Your task
Transcribe all the data below exactly, leaving its pictures out.

Material provided
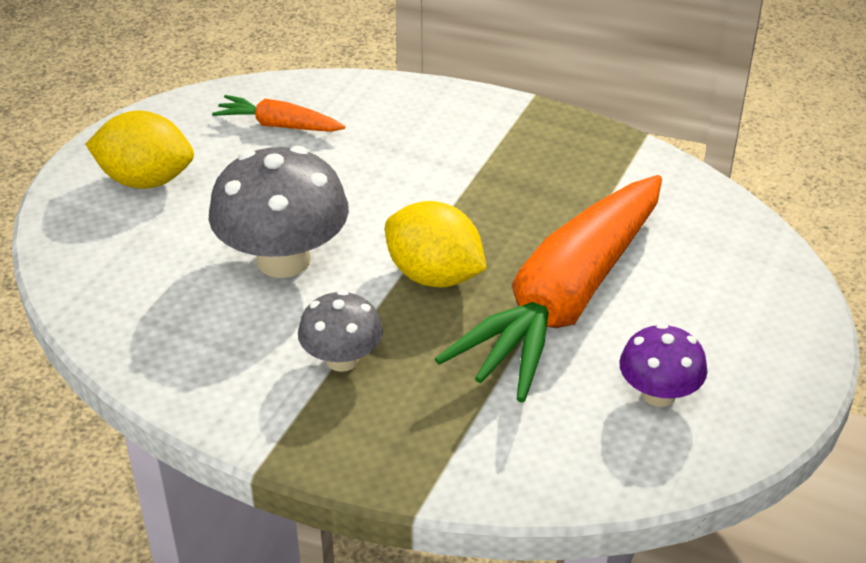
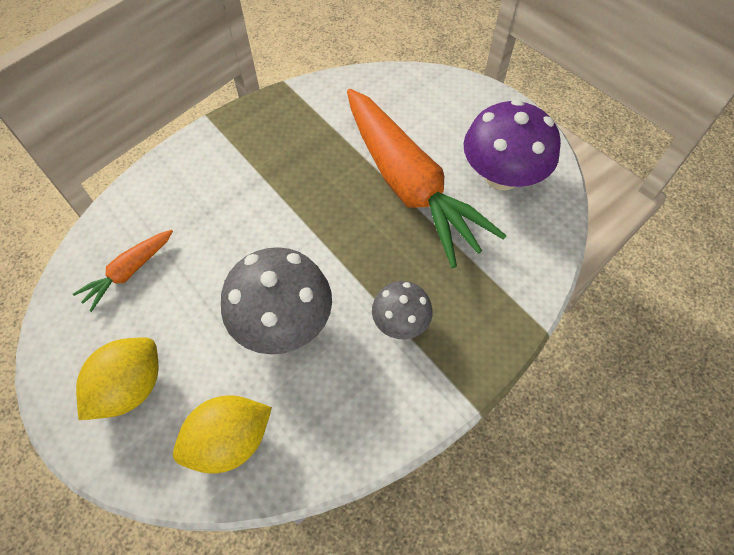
camera: 65 degrees left, 20 degrees up
(434, 276) = (349, 240): yellow lemon -> yellow lemon (230, 441)
(658, 394) = (501, 176): purple mushroom -> purple mushroom, size x1.76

Exercise answer
camera: 65 degrees left, 20 degrees up
(434, 276) = (349, 240): yellow lemon -> yellow lemon (230, 441)
(658, 394) = (501, 176): purple mushroom -> purple mushroom, size x1.76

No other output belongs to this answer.